WHAT NEEDS TO BE DONE: Would you retype the listing word for word, skipping its pictures?

INPUT DATA:
════════════════════

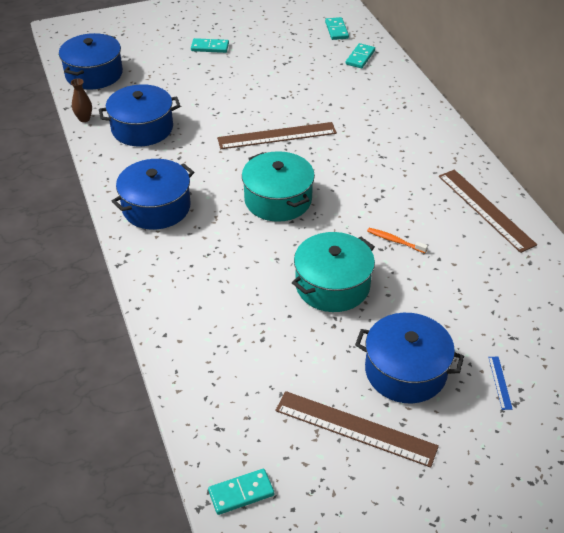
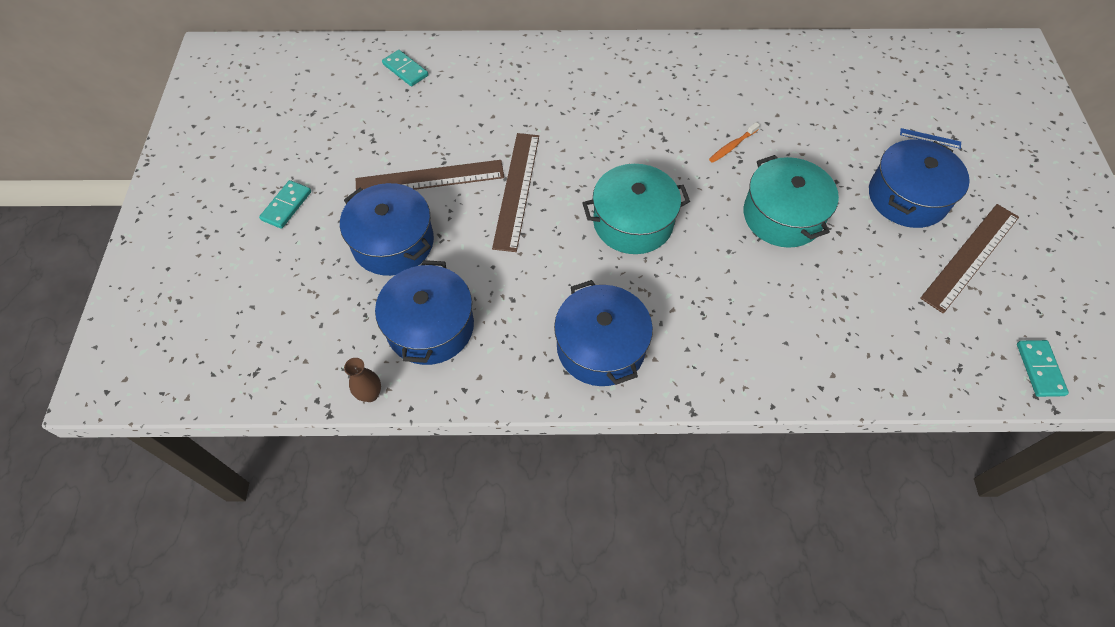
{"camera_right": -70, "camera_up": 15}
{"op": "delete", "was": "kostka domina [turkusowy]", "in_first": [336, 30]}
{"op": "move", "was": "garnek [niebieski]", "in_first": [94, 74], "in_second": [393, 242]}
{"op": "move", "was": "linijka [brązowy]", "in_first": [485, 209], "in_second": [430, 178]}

════════════════════

EXERCISE ANSWER:
{"camera_right": -70, "camera_up": 15}
{"op": "delete", "was": "kostka domina [turkusowy]", "in_first": [336, 30]}
{"op": "move", "was": "garnek [niebieski]", "in_first": [94, 74], "in_second": [393, 242]}
{"op": "move", "was": "linijka [brązowy]", "in_first": [485, 209], "in_second": [430, 178]}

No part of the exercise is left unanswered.